## Activity
Pull each line holding the word "peonza" from the data.

## Provided material
'''

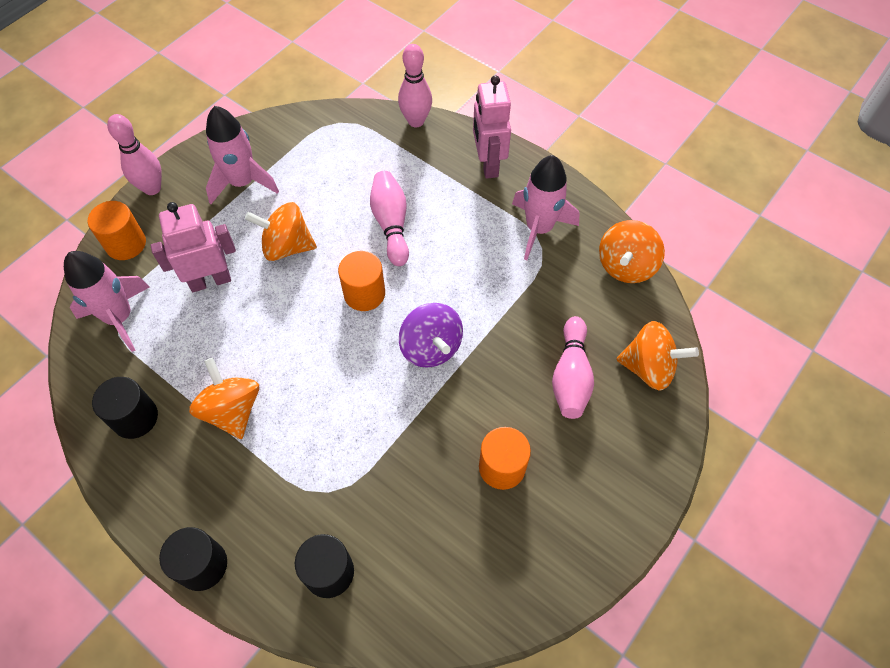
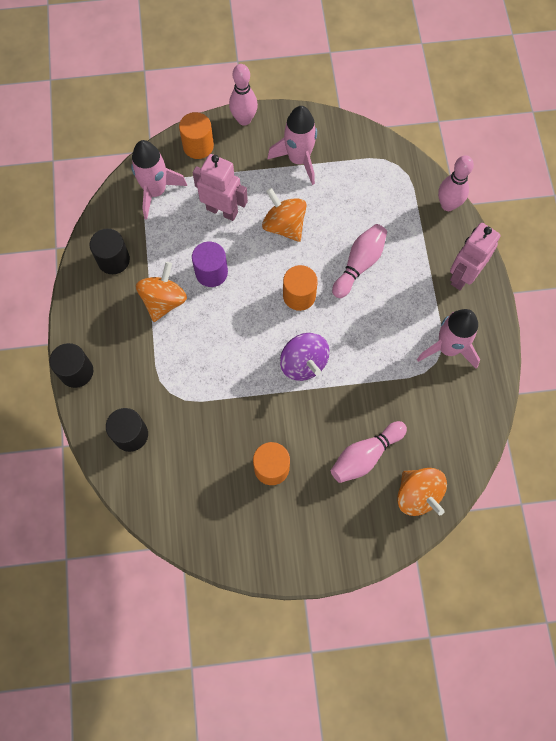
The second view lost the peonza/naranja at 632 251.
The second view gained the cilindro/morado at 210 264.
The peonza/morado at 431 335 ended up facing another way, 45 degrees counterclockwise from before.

'''

## Written answer
The second view lost the peonza/naranja at 632 251.
The peonza/morado at 431 335 ended up facing another way, 45 degrees counterclockwise from before.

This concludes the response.